● Exercise details
Return all of the data verbatim, dropping any picture.

● Data segment

++++++++++

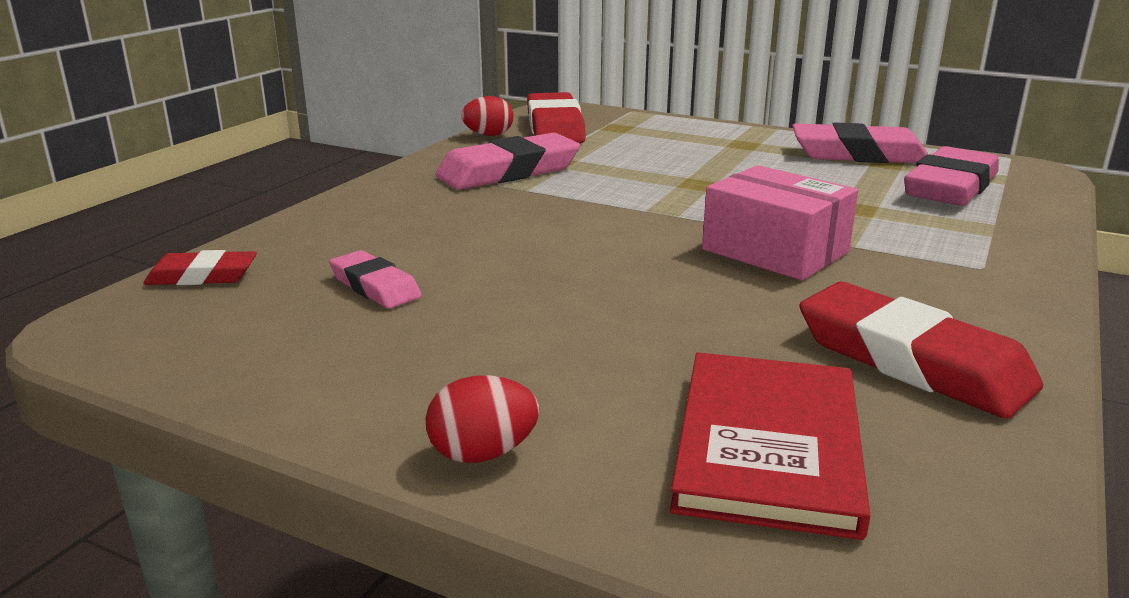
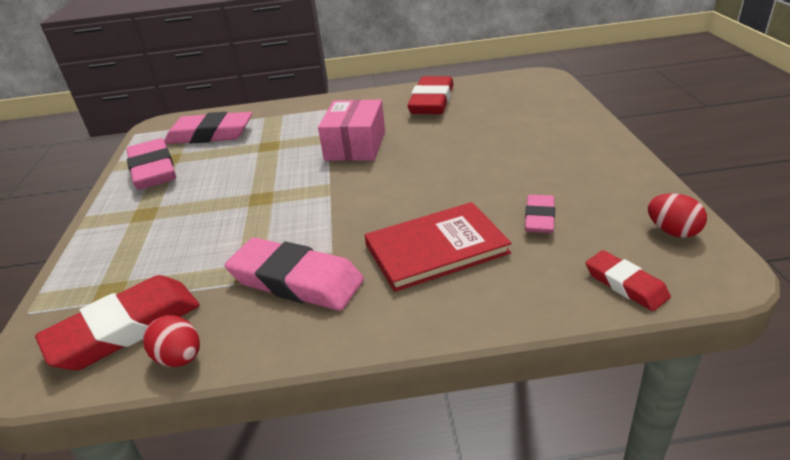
camera: 120 degrees left, 10 degrees up
(483, 453) = (596, 134): red egg -> red egg (672, 231)
(767, 445) = (517, 104): red book -> red book (436, 249)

++++++++++

● Finished task
camera: 120 degrees left, 10 degrees up
(483, 453) = (596, 134): red egg -> red egg (672, 231)
(767, 445) = (517, 104): red book -> red book (436, 249)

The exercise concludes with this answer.